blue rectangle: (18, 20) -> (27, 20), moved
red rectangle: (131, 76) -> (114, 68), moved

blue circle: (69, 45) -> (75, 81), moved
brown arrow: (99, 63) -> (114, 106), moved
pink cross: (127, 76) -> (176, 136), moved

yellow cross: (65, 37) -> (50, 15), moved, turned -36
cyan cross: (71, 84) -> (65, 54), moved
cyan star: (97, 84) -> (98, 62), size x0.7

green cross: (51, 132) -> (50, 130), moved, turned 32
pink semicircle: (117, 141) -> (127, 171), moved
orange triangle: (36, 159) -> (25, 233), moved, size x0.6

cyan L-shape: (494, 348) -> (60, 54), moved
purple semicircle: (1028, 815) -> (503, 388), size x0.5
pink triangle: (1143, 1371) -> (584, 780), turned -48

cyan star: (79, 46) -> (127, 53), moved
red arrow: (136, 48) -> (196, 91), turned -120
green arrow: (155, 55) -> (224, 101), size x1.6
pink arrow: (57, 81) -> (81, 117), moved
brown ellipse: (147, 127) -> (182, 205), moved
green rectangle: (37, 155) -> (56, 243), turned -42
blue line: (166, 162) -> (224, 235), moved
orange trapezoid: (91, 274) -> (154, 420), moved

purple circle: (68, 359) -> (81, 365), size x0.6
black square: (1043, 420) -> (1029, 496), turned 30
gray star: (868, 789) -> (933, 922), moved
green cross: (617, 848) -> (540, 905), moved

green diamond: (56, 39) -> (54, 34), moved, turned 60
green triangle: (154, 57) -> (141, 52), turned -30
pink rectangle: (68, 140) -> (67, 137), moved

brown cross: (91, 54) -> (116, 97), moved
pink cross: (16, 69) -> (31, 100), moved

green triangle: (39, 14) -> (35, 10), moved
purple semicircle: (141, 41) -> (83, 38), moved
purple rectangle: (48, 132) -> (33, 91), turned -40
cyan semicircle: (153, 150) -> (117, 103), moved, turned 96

WHAT IS EXPECTED = Output, please, only the lines running from the start of the entries through the line that contains "purple rectangle: (48, 132)", including both of those lines.

REPLY =
blue rectangle: (18, 20) -> (27, 20), moved
red rectangle: (131, 76) -> (114, 68), moved

blue circle: (69, 45) -> (75, 81), moved
brown arrow: (99, 63) -> (114, 106), moved
pink cross: (127, 76) -> (176, 136), moved

yellow cross: (65, 37) -> (50, 15), moved, turned -36
cyan cross: (71, 84) -> (65, 54), moved
cyan star: (97, 84) -> (98, 62), size x0.7

green cross: (51, 132) -> (50, 130), moved, turned 32
pink semicircle: (117, 141) -> (127, 171), moved
orange triangle: (36, 159) -> (25, 233), moved, size x0.6

cyan L-shape: (494, 348) -> (60, 54), moved
purple semicircle: (1028, 815) -> (503, 388), size x0.5
pink triangle: (1143, 1371) -> (584, 780), turned -48

cyan star: (79, 46) -> (127, 53), moved
red arrow: (136, 48) -> (196, 91), turned -120
green arrow: (155, 55) -> (224, 101), size x1.6
pink arrow: (57, 81) -> (81, 117), moved
brown ellipse: (147, 127) -> (182, 205), moved
green rectangle: (37, 155) -> (56, 243), turned -42
blue line: (166, 162) -> (224, 235), moved
orange trapezoid: (91, 274) -> (154, 420), moved

purple circle: (68, 359) -> (81, 365), size x0.6
black square: (1043, 420) -> (1029, 496), turned 30
gray star: (868, 789) -> (933, 922), moved
green cross: (617, 848) -> (540, 905), moved

green diamond: (56, 39) -> (54, 34), moved, turned 60
green triangle: (154, 57) -> (141, 52), turned -30
pink rectangle: (68, 140) -> (67, 137), moved

brown cross: (91, 54) -> (116, 97), moved
pink cross: (16, 69) -> (31, 100), moved

green triangle: (39, 14) -> (35, 10), moved
purple semicircle: (141, 41) -> (83, 38), moved
purple rectangle: (48, 132) -> (33, 91), turned -40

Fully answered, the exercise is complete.